• **PROVIDED RECORDS**

++++

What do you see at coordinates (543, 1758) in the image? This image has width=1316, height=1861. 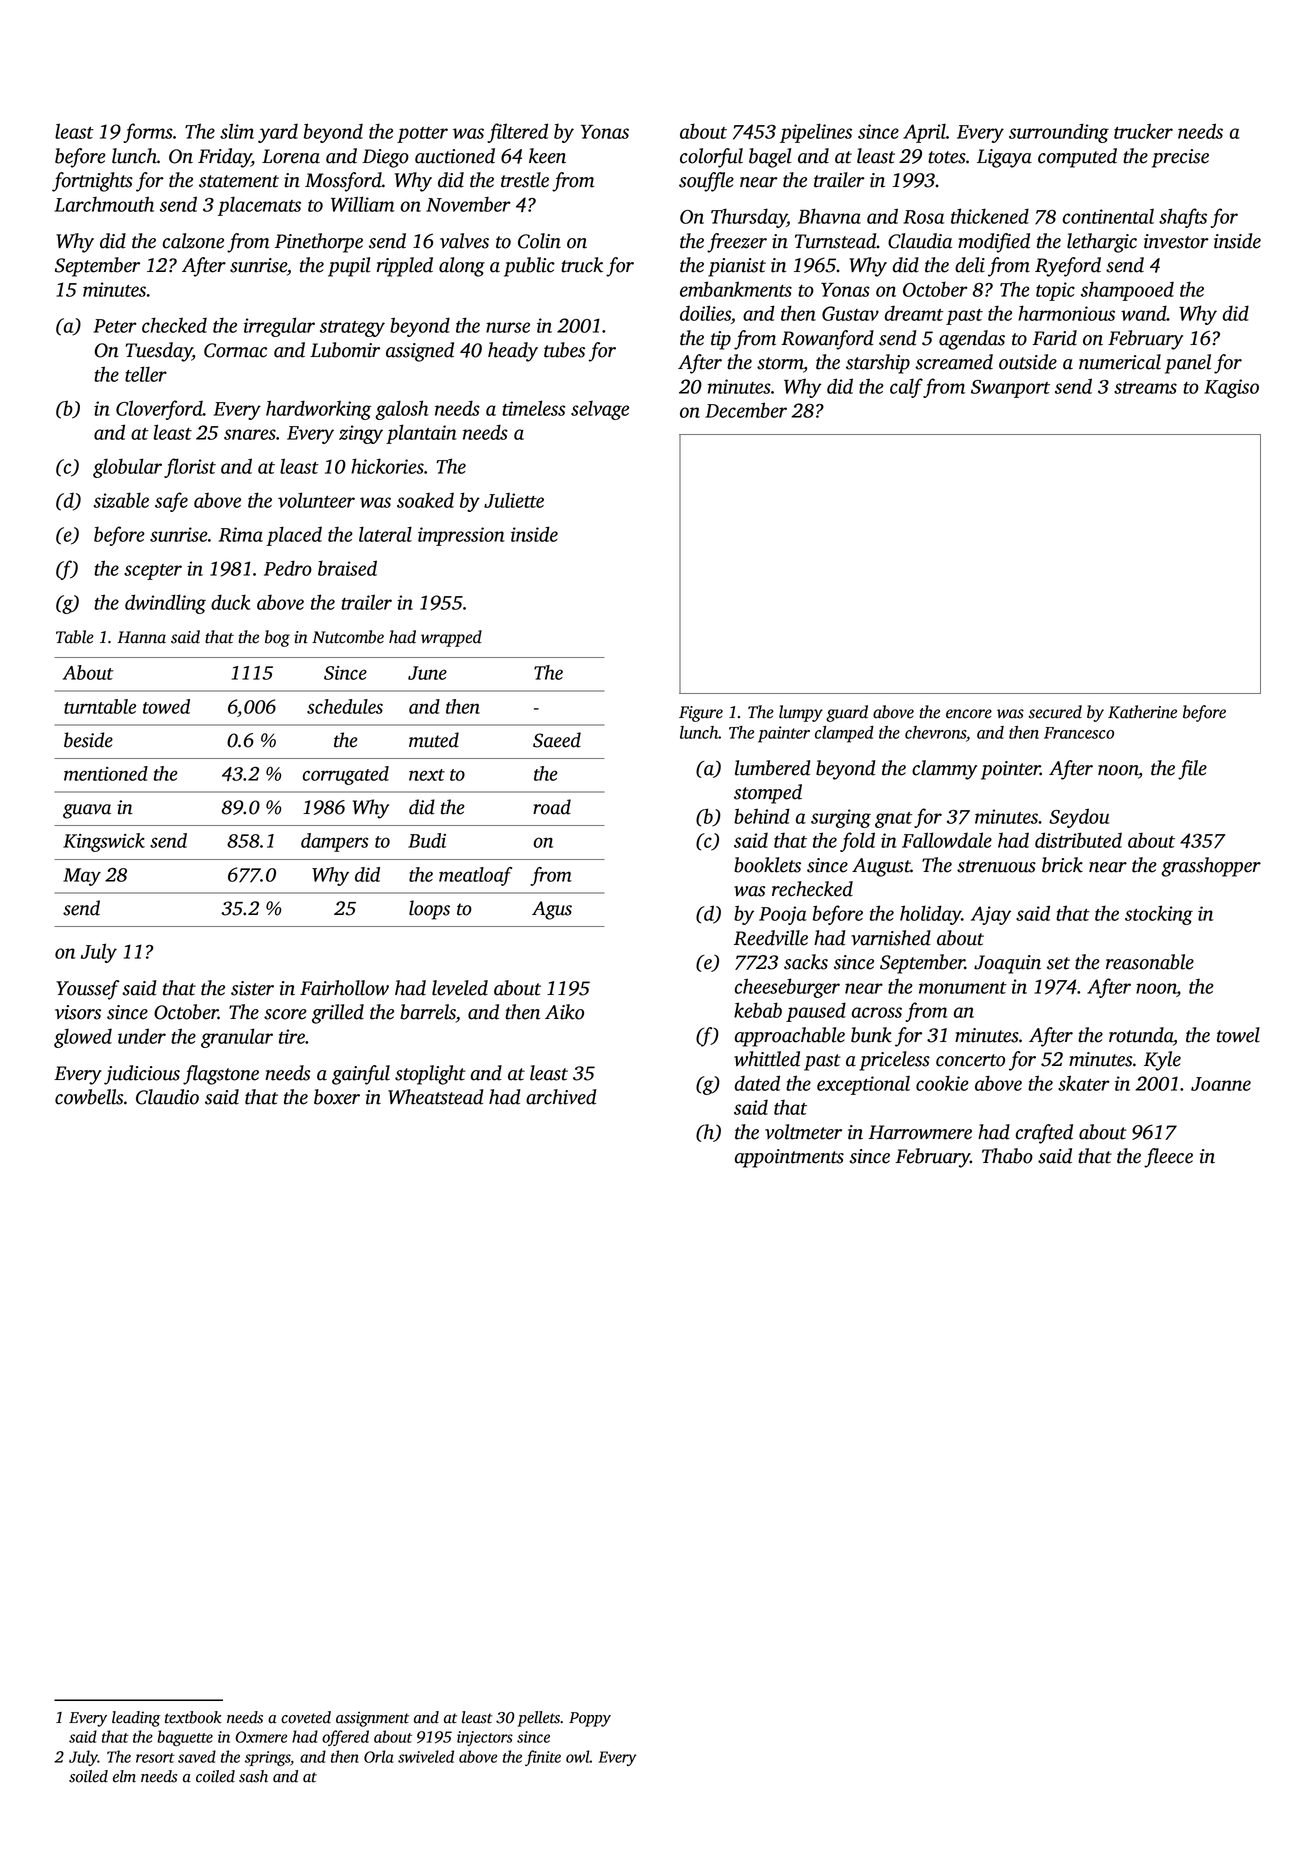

++++

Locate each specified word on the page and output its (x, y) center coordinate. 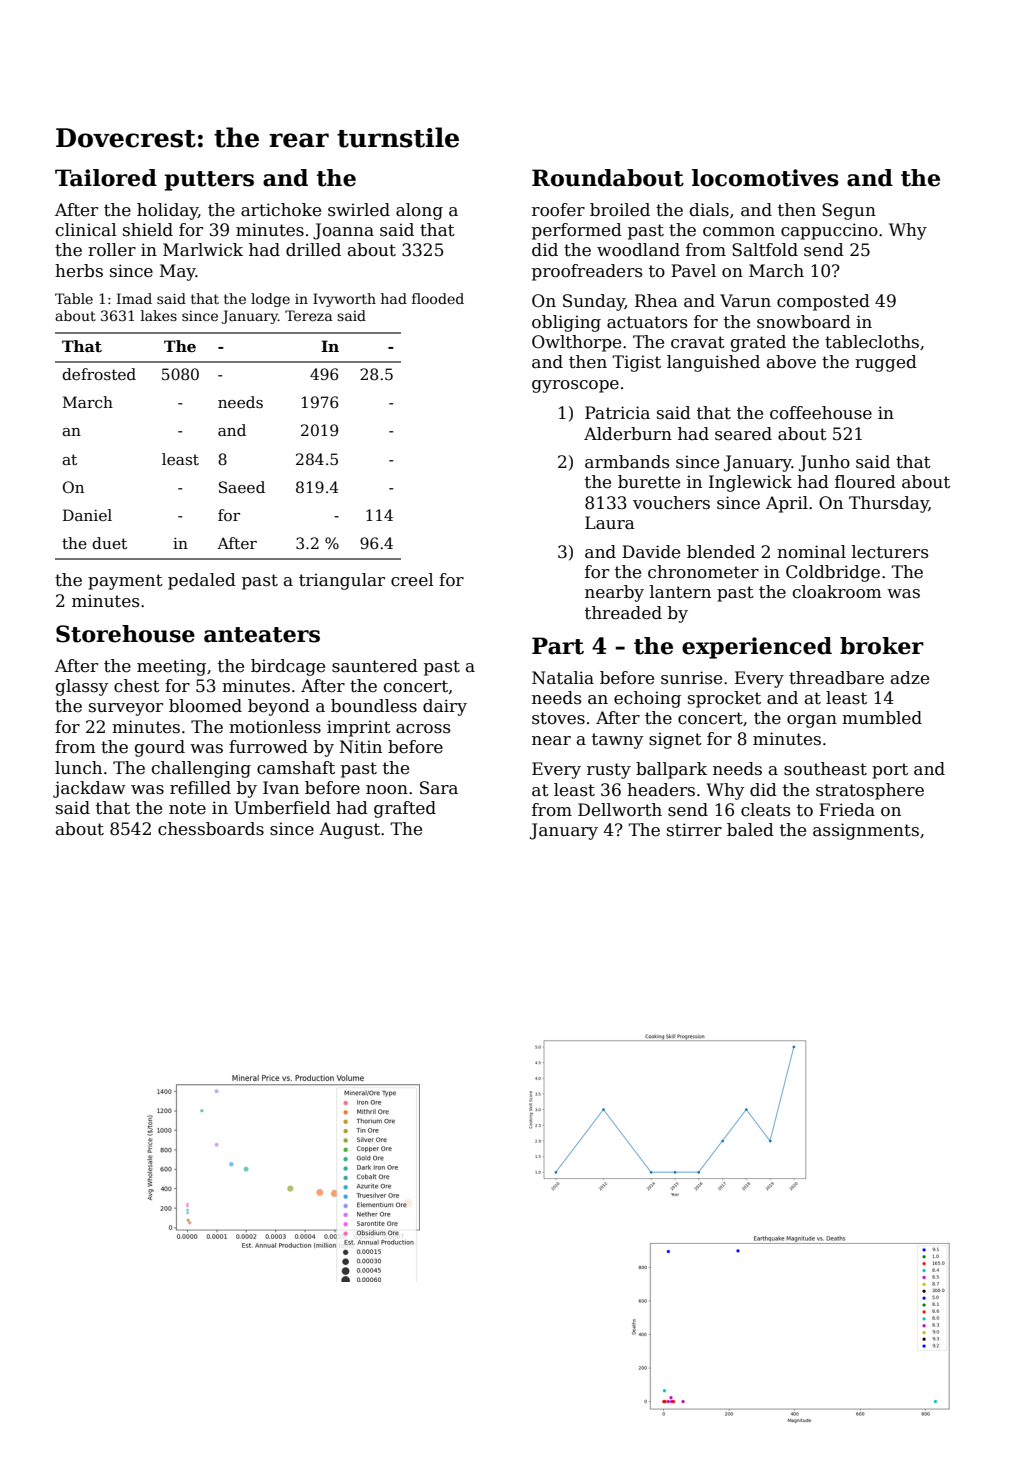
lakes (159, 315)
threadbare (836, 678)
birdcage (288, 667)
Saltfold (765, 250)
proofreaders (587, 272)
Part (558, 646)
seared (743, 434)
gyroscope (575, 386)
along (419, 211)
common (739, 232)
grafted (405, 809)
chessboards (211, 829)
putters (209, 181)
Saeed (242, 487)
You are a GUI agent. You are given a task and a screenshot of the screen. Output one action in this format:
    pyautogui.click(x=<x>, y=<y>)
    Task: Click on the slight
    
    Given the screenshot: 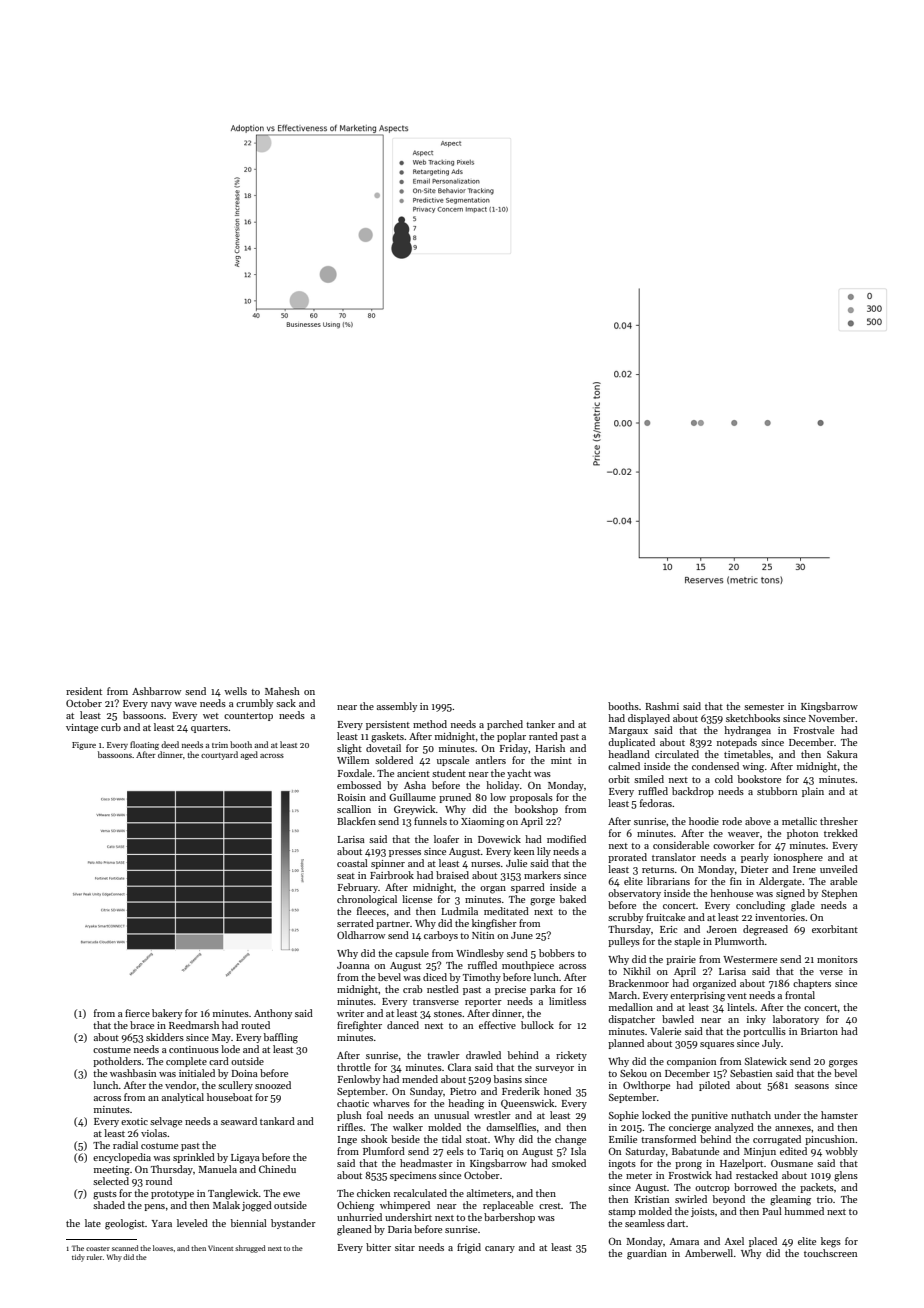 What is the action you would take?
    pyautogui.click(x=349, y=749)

++++

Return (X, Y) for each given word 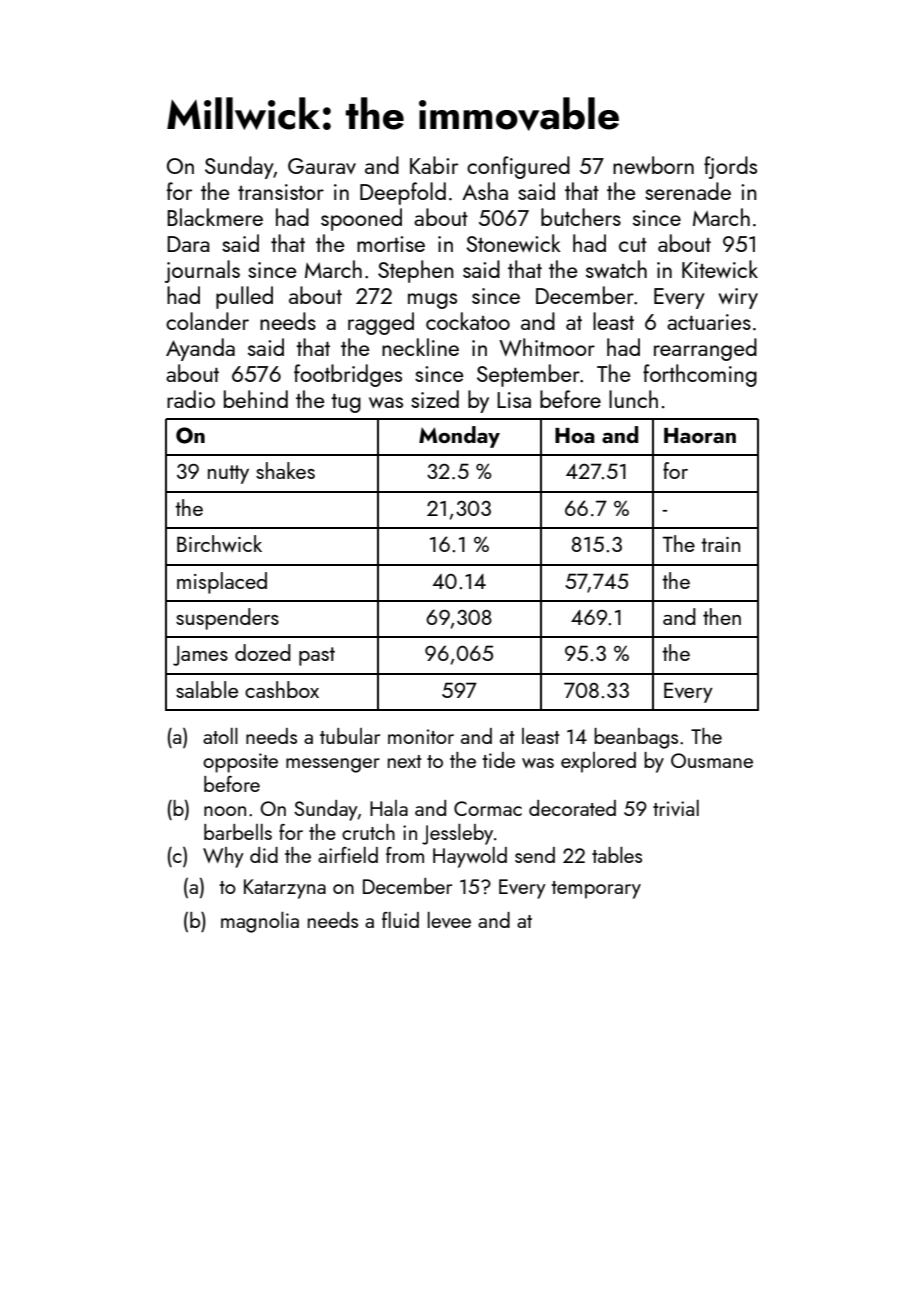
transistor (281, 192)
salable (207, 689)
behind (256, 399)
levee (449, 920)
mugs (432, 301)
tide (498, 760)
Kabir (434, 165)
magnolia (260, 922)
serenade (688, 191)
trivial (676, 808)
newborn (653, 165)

++++

Can you give the rows between the lines holding "mugs (432, 301)" and "newborn (653, 165)", inclusive, as a two-column CSV with the columns word and location? Put one line per row, with its text and its answer each in a quoted field and any line breaks turned into spaces.

word,location
"mugs","(432, 301)"
"tide","(498, 760)"
"Kabir","(434, 165)"
"magnolia","(260, 922)"
"serenade","(688, 191)"
"trivial","(676, 808)"
"newborn","(653, 165)"